» **Task to carry out**
Count the lines in the entries that contain "violet". Say the number and nothing more.
-=-=-=-=-
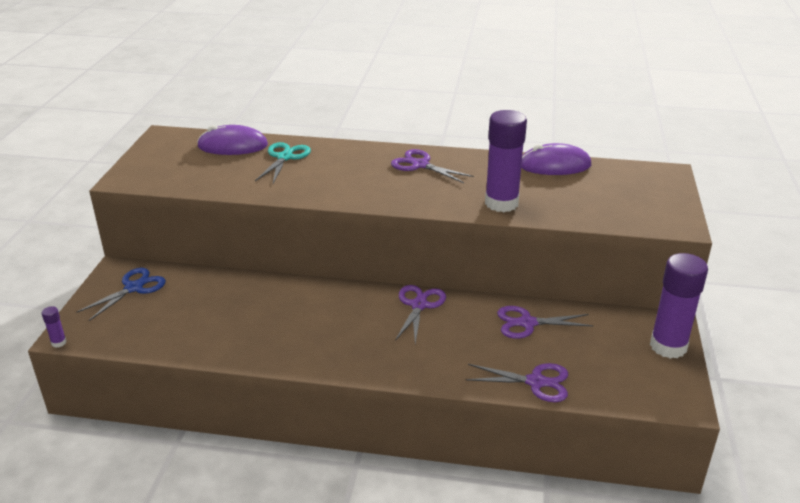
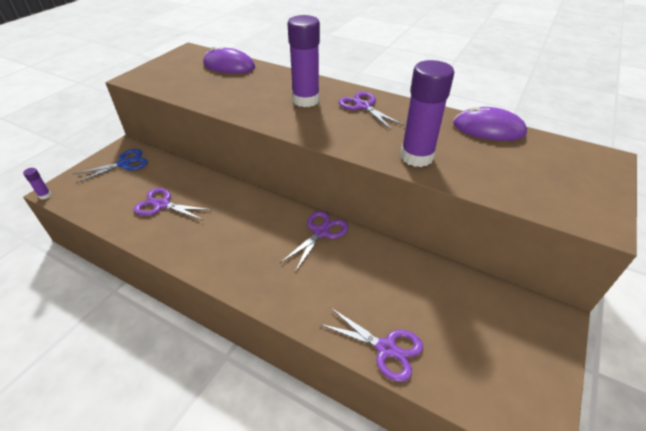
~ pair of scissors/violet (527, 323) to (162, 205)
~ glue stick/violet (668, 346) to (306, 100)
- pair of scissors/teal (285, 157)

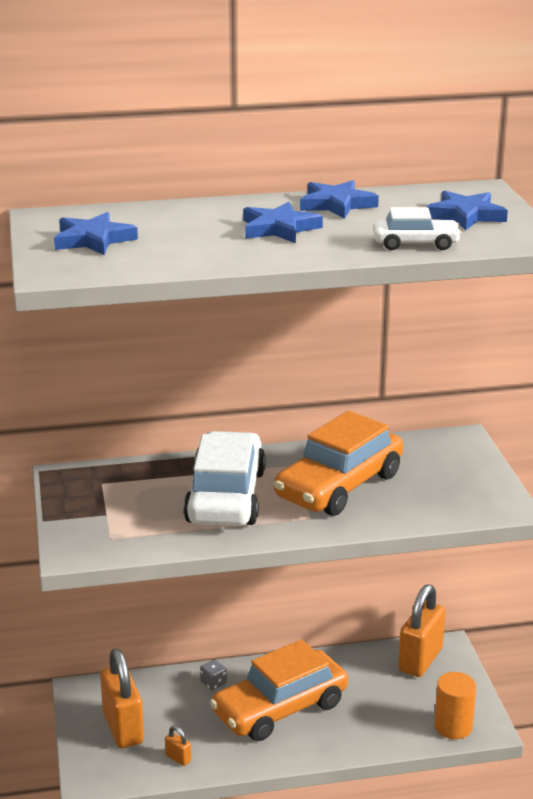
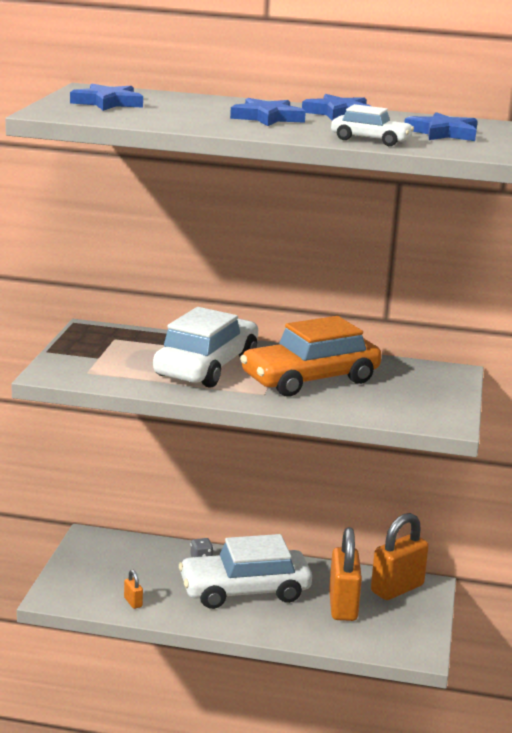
~ toy car/bright orange (280, 708) to toy car/pure white (245, 591)
~ small lock/bright orange (123, 728) to (343, 606)
- cylinder shape/bright orange (453, 727)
-=-=-=-=-
» **Response for this exercise**
2